Supplied records Start Marker

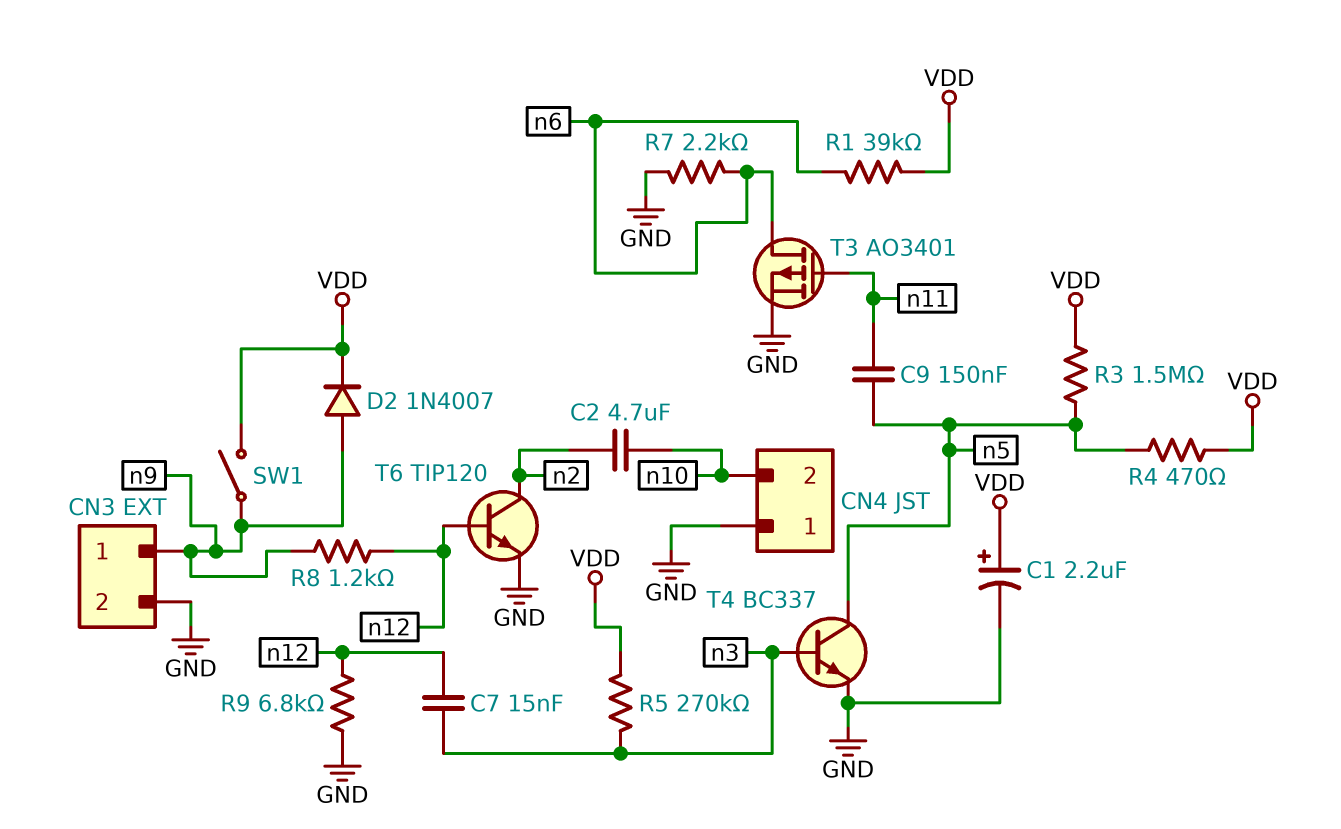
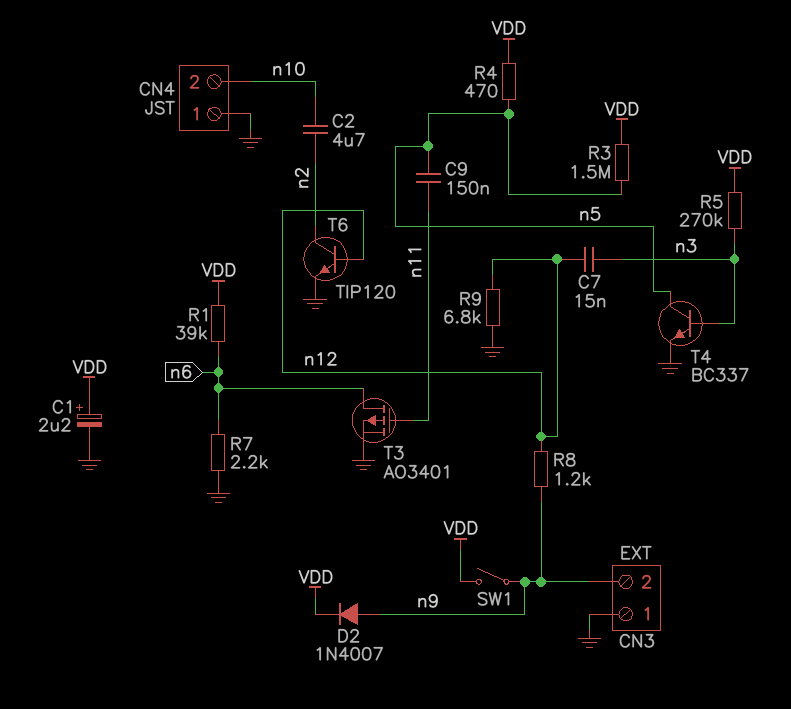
CN3 pin 1: n9 -> GND
CN3 pin 2: GND -> n9

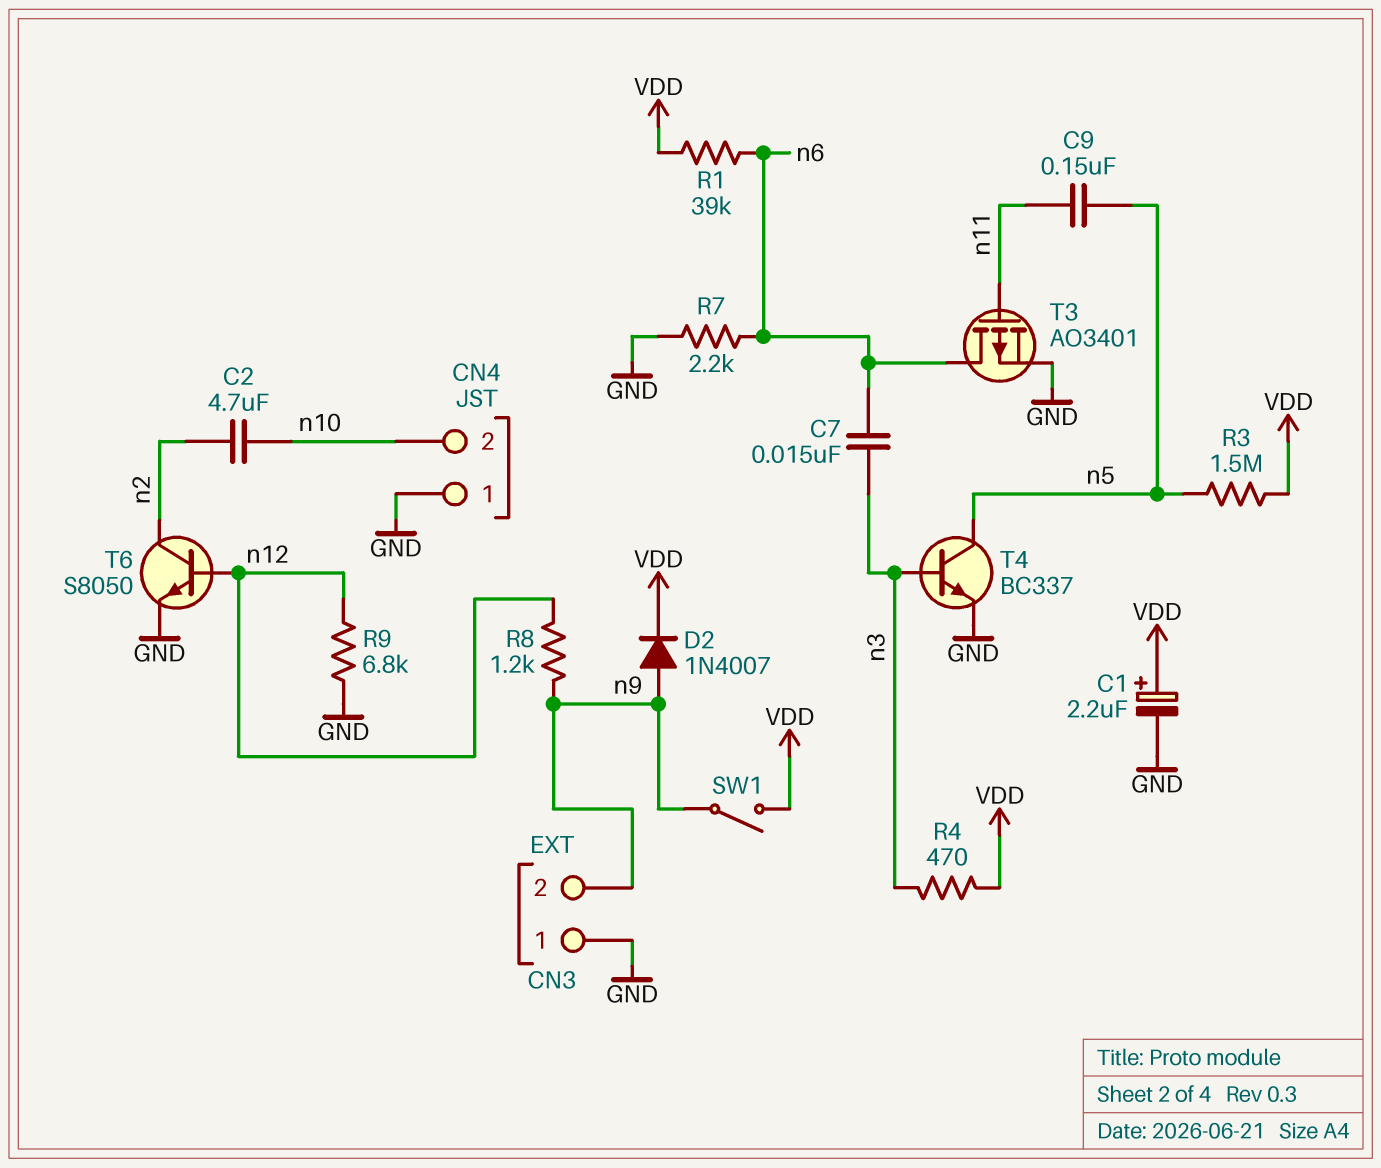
C7: 15nF (n3, n12) -> 15nF (n3, n6)
R4: 470 (VDD, n5) -> 470 (VDD, n3)
R5: 270k (VDD, n3) -> none
T6: NPN TIP120 (B n12, C n2, E GND) -> NPN S8050 (B n12, C n2, E GND)

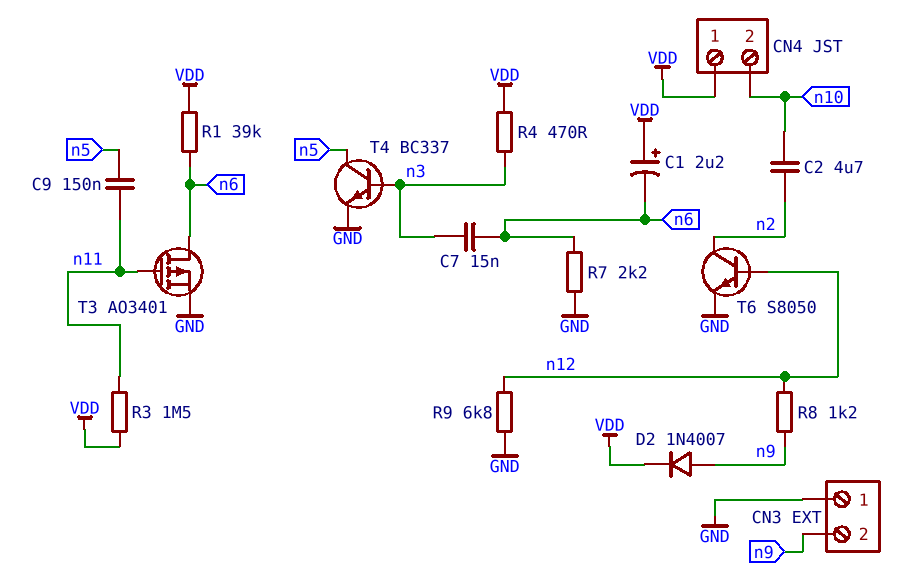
C1: 2.2uF (plus VDD, minus GND) -> 2.2uF (plus VDD, minus n6)
CN4 pin 1: GND -> VDD
R3: 1.5M (VDD, n5) -> 1.5M (VDD, n11)
SW1: switch (VDD, n9) -> none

Supplied records End Marker

> [The problem]: In the lines above, find each one with "none" and list it.

> [Exercise output]:
R5: 270k (VDD, n3) -> none
SW1: switch (VDD, n9) -> none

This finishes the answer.